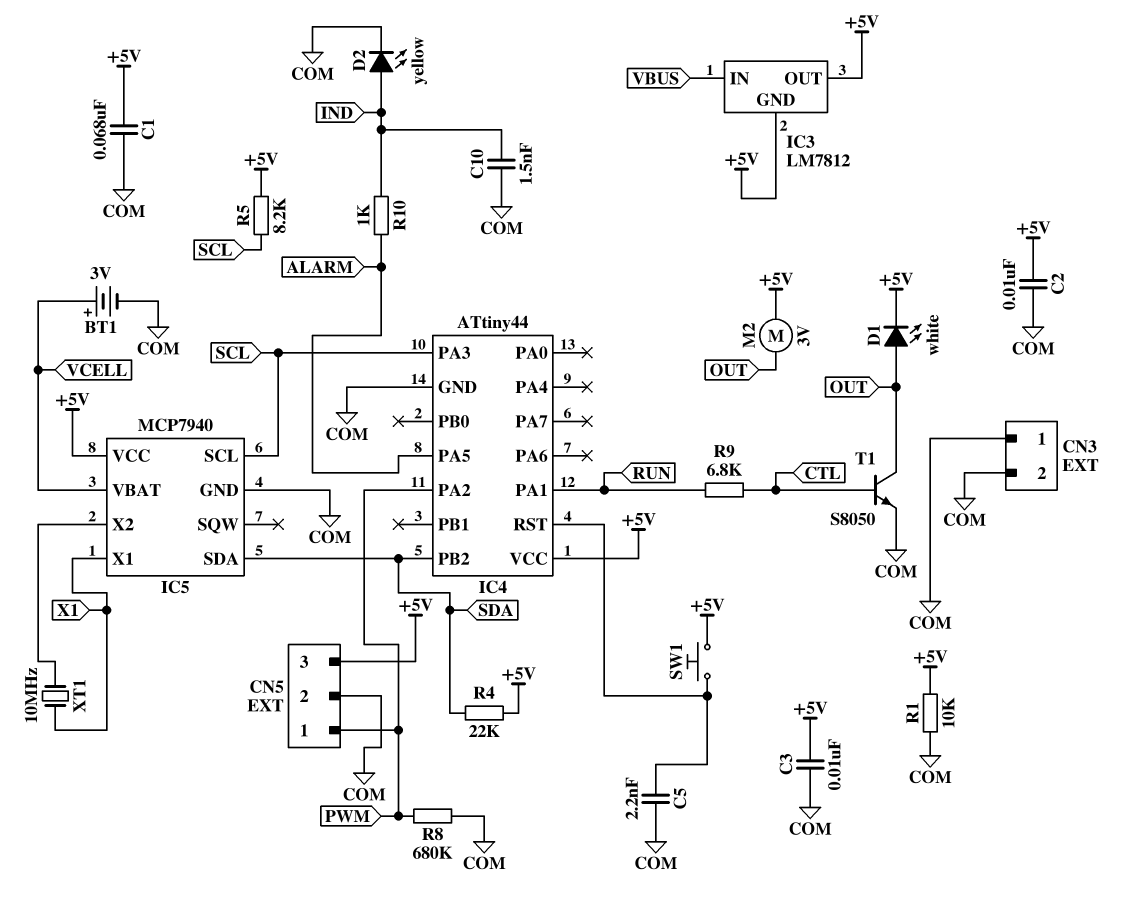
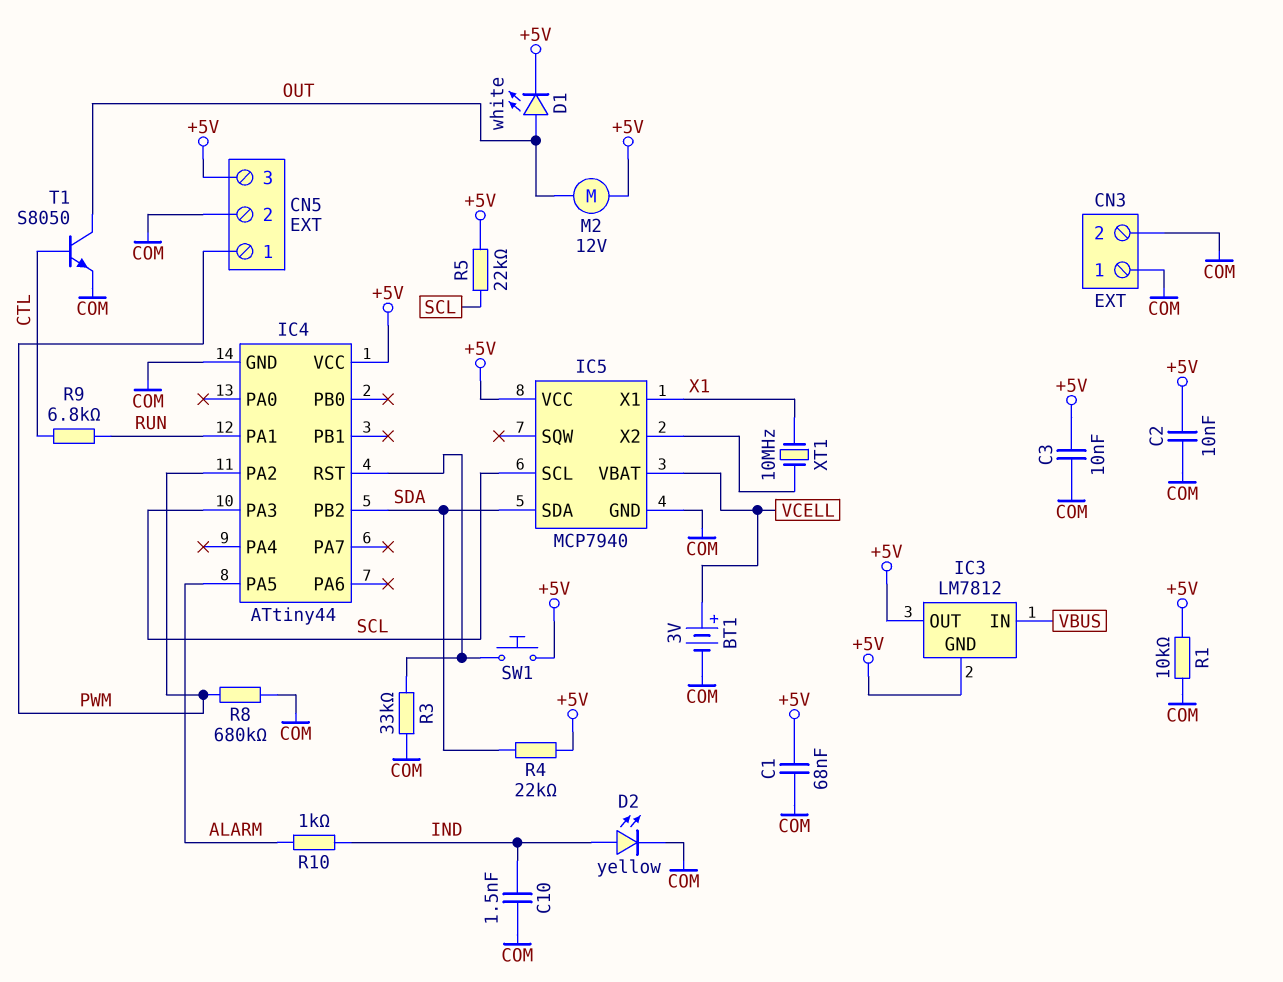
C5: 2.2nF (COM, IC4/RST) -> none
M2: motor 3V (+5V, OUT) -> motor 12V (+5V, OUT)
R3: none -> 33k (COM, IC4/RST)
R5: 8.2k (+5V, SCL) -> 22k (+5V, SCL)

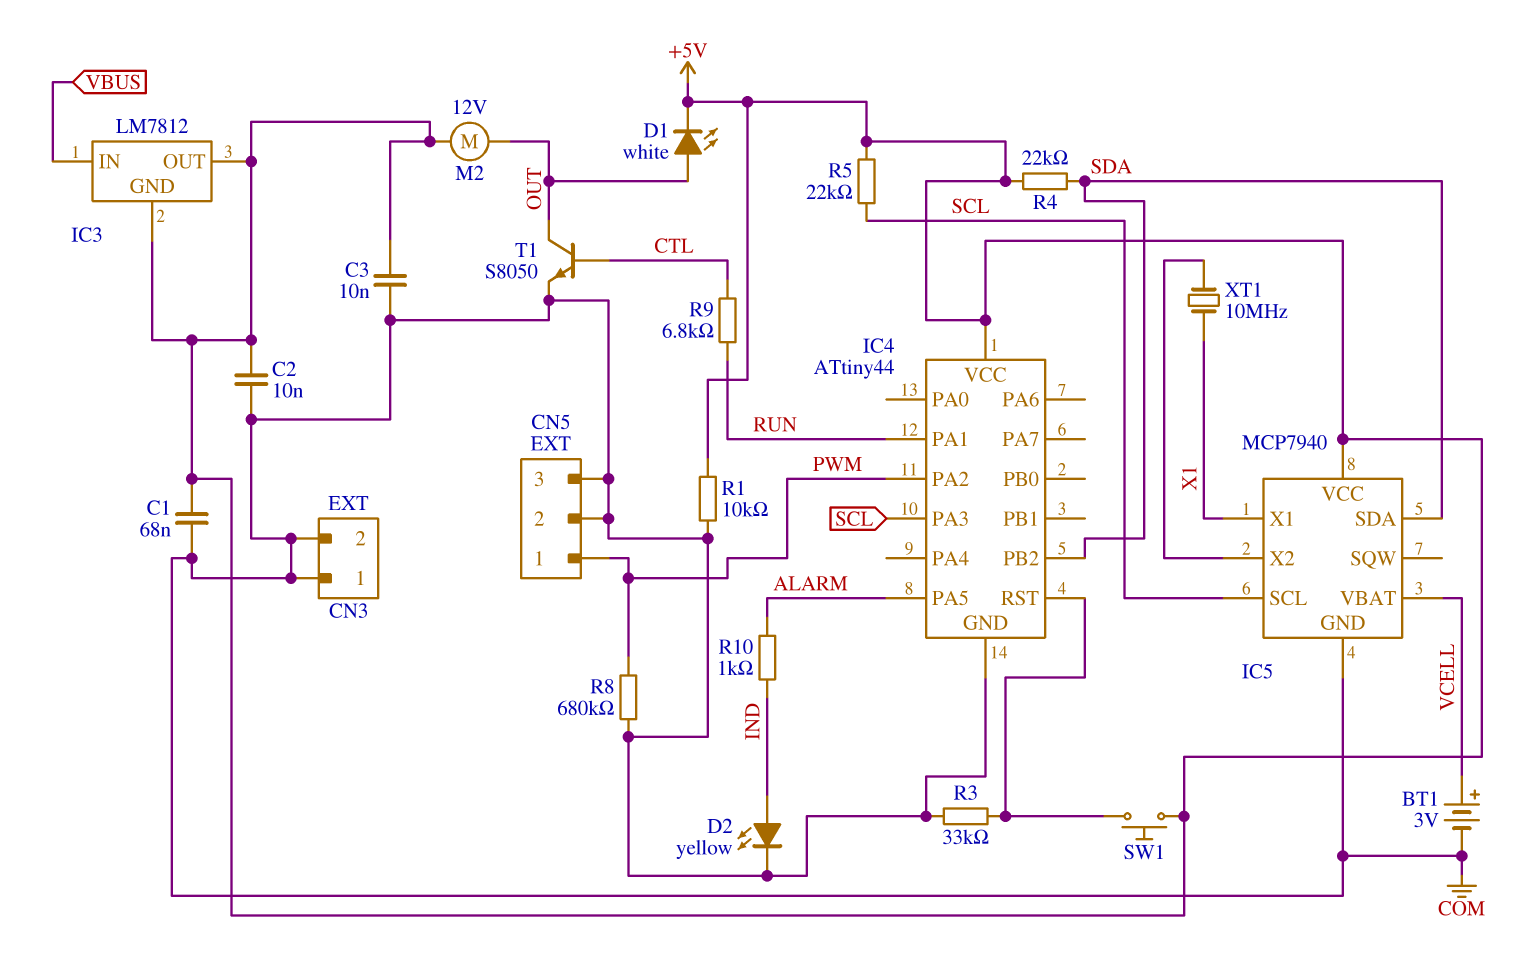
C10: 1.5nF (COM, IND) -> none
CN5 pin 3: +5V -> COM

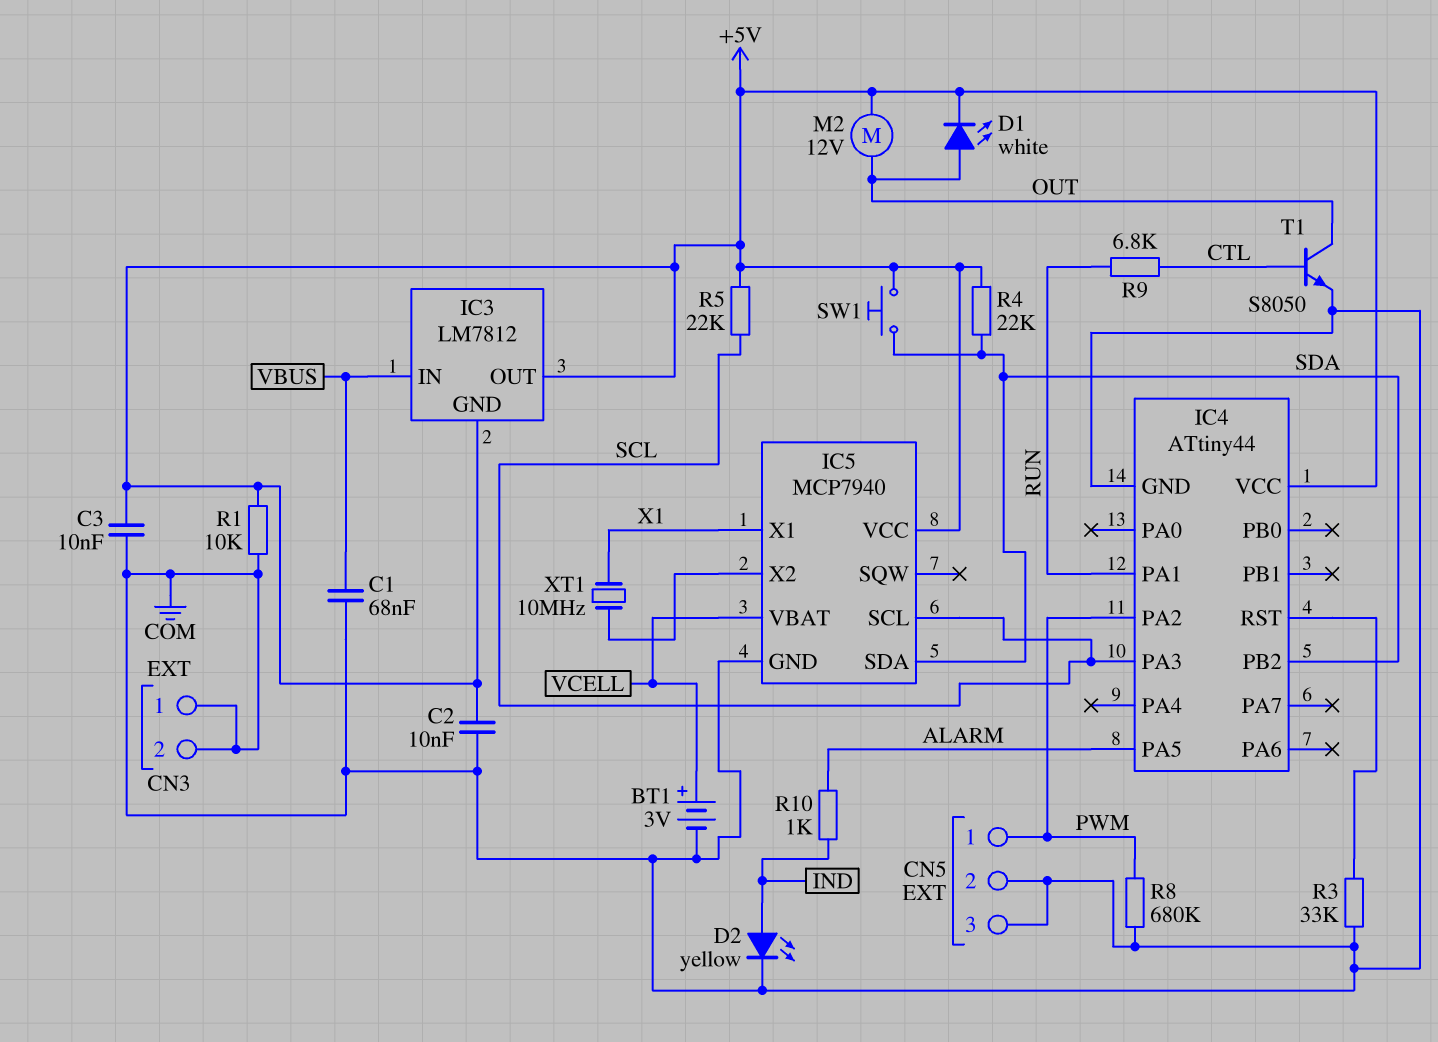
C1: 68nF (+5V, COM) -> 68nF (COM, VBUS)
SW1: button (+5V, IC4/RST) -> button (+5V, SDA)

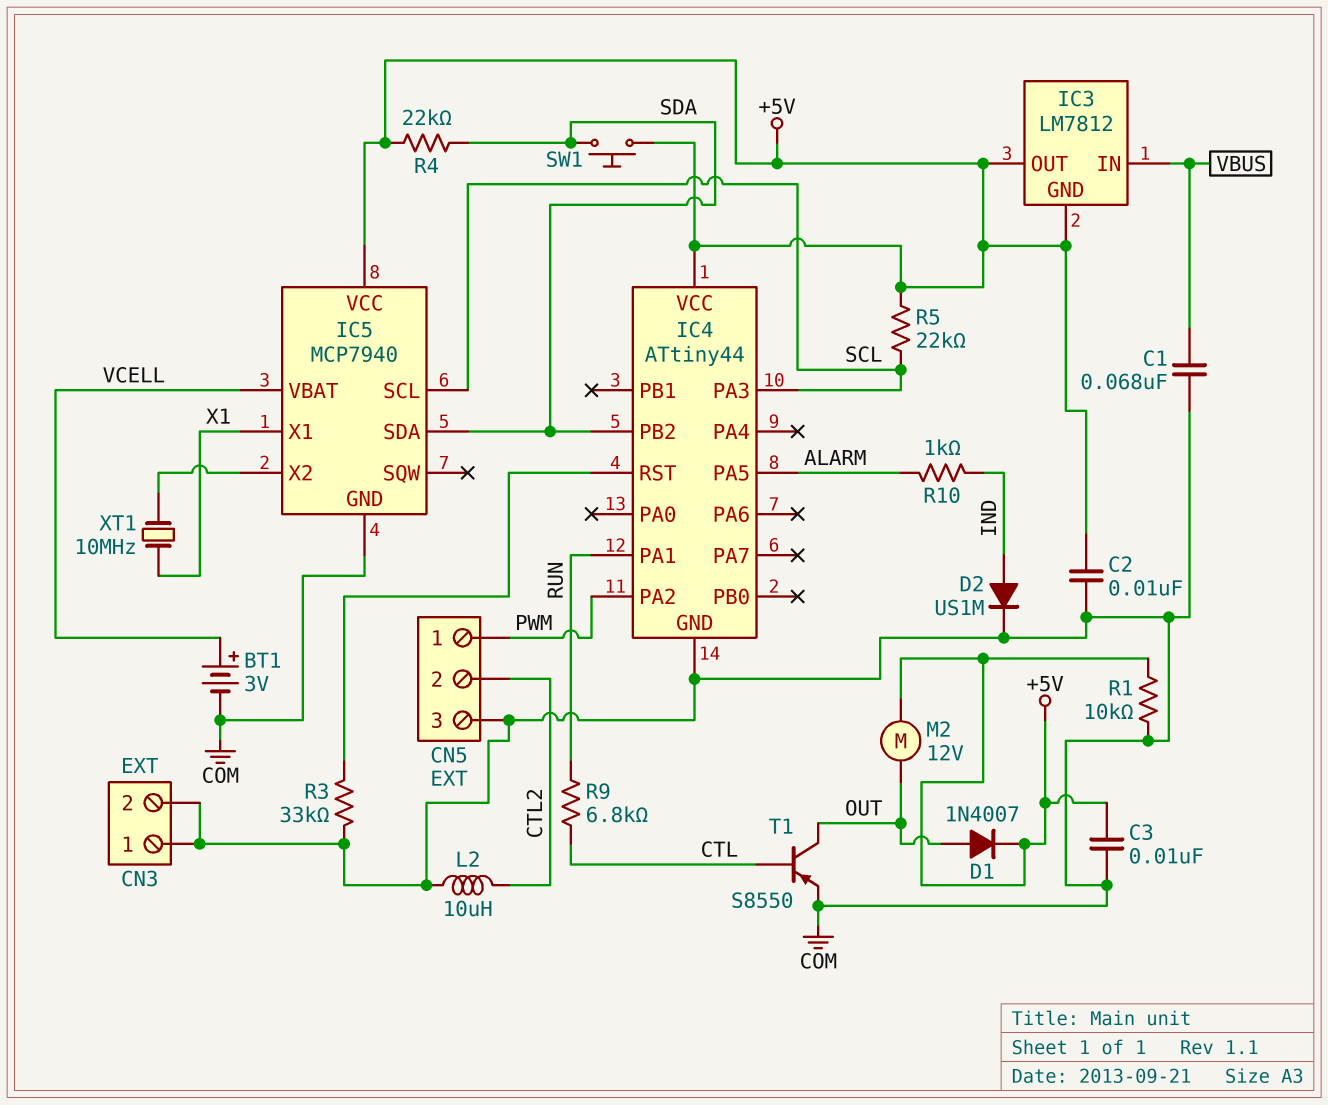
CN5 pin 2: COM -> CTL2
D1: LED white (A OUT, K +5V) -> diode 1N4007 (A OUT, K +5V)
D2: LED yellow (A IND, K COM) -> diode US1M (A IND, K COM)
L2: none -> 10uH (COM, CTL2)
R8: 680k (COM, PWM) -> none
T1: NPN S8050 (B CTL, C OUT, E COM) -> PNP S8550 (B CTL, C OUT, E COM)

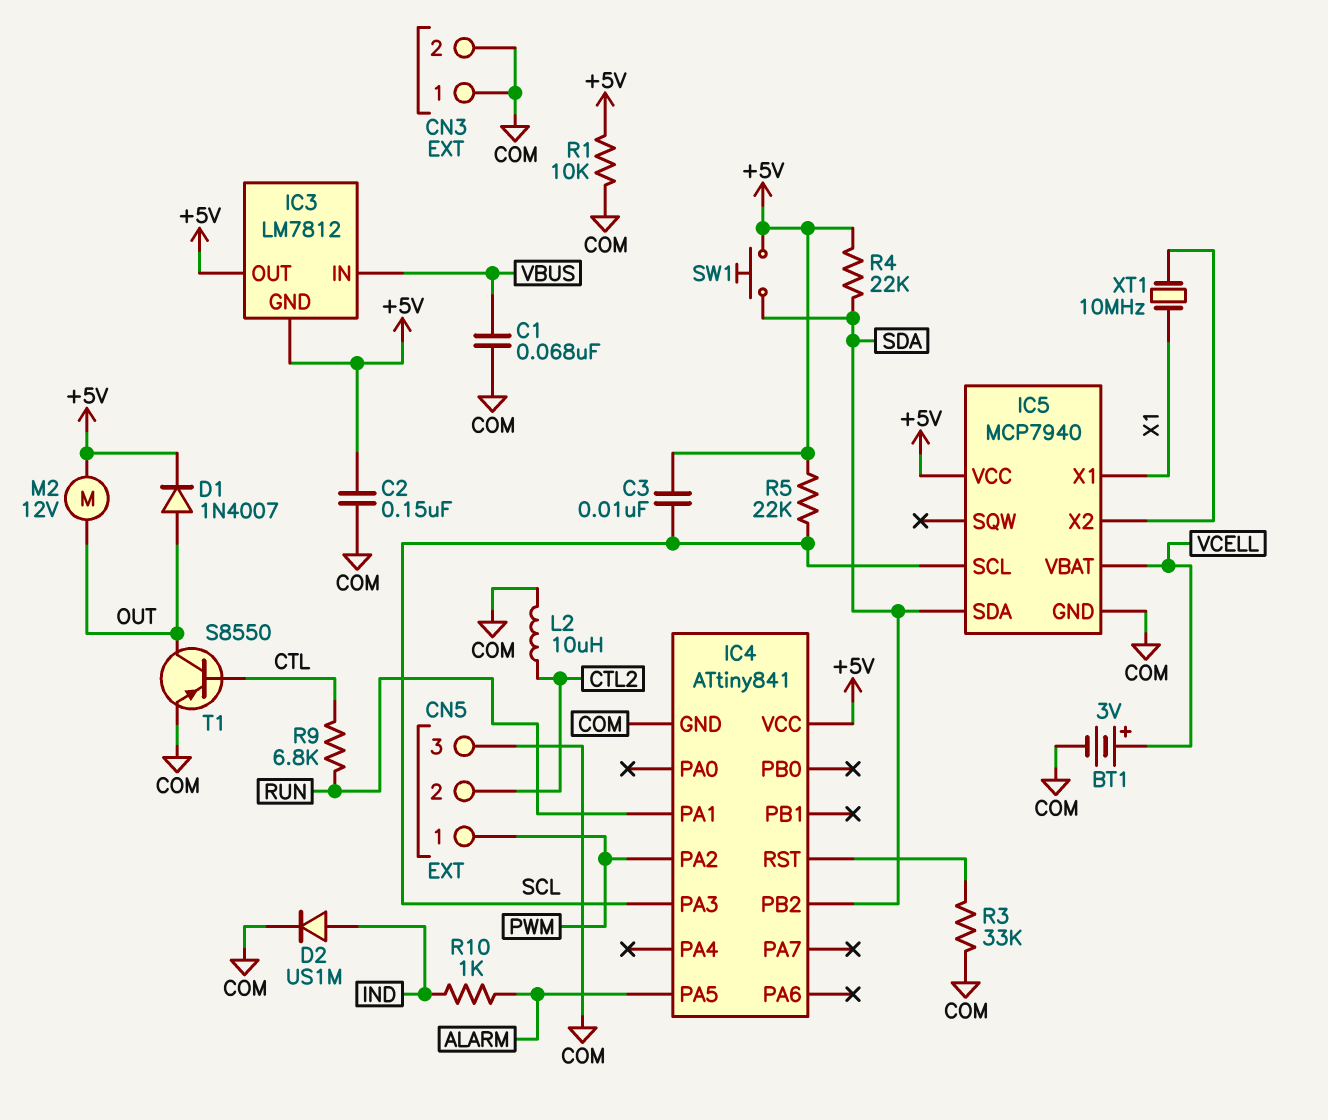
C2: 10nF (+5V, COM) -> 150nF (+5V, COM)
C3: 10nF (+5V, COM) -> 10nF (+5V, SCL)
IC4: ATtiny44 -> ATtiny841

○ ○ ○ ○

**PROBLEM TO WORK ON**
Look for the string "diode" in the data above and return every line that has it.

**ANSWER SECTION**
D1: LED white (A OUT, K +5V) -> diode 1N4007 (A OUT, K +5V)
D2: LED yellow (A IND, K COM) -> diode US1M (A IND, K COM)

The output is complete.